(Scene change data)
*** Block opens ***

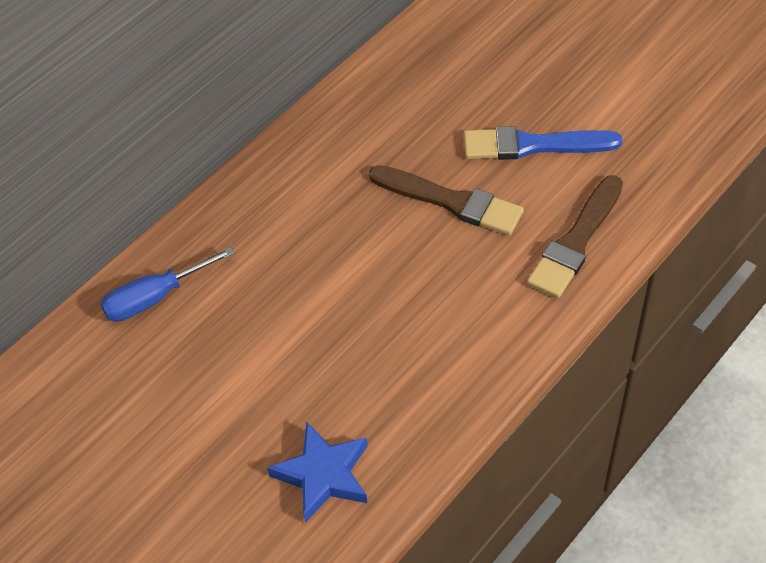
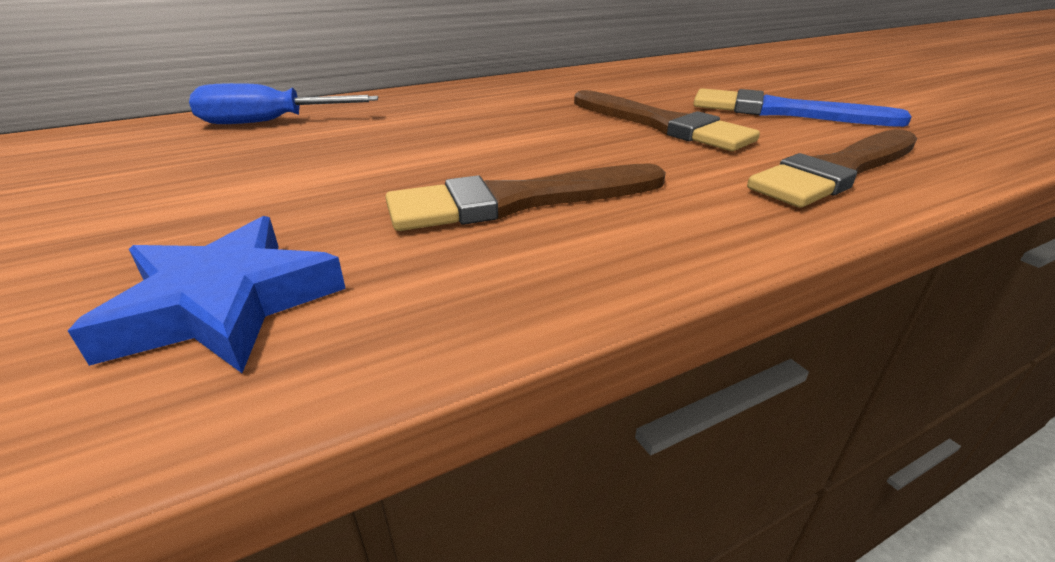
camera: 20 degrees right, 20 degrees down
(405, 343) = (520, 201): none -> brown brush

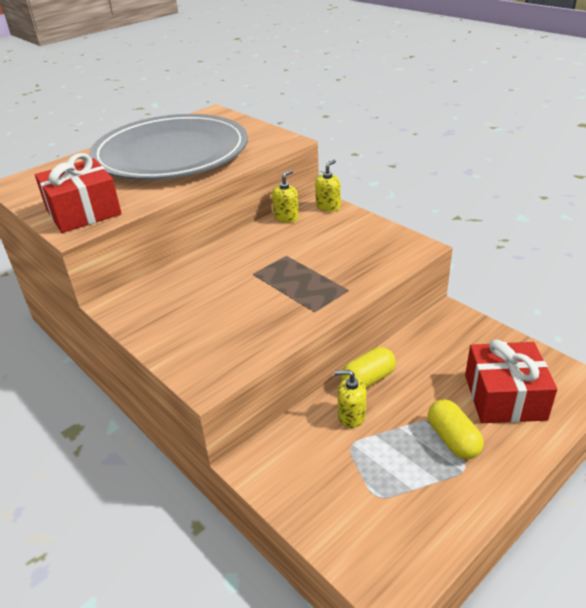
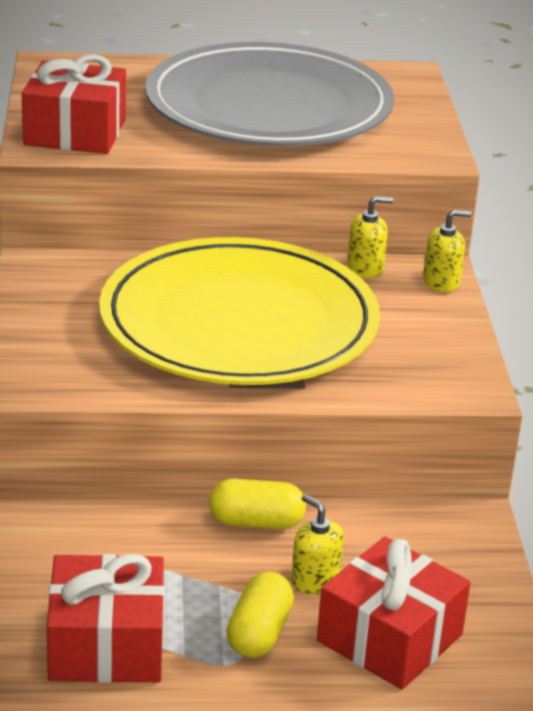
camera: 35 degrees right, 5 degrees down
(269, 275) = (239, 322): none -> yellow plate
(351, 416) = (183, 542): yellow soap dispenser -> yellow soap dispenser (315, 580)
(397, 507) = (106, 645): none -> red gift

*** Block closes ***

> What to produce
Reproduce the records exactly, images excluded.

> Exercise output
camera: 20 degrees right, 20 degrees down
(405, 343) = (520, 201): none -> brown brush

camera: 35 degrees right, 5 degrees down
(269, 275) = (239, 322): none -> yellow plate
(351, 416) = (183, 542): yellow soap dispenser -> yellow soap dispenser (315, 580)
(397, 507) = (106, 645): none -> red gift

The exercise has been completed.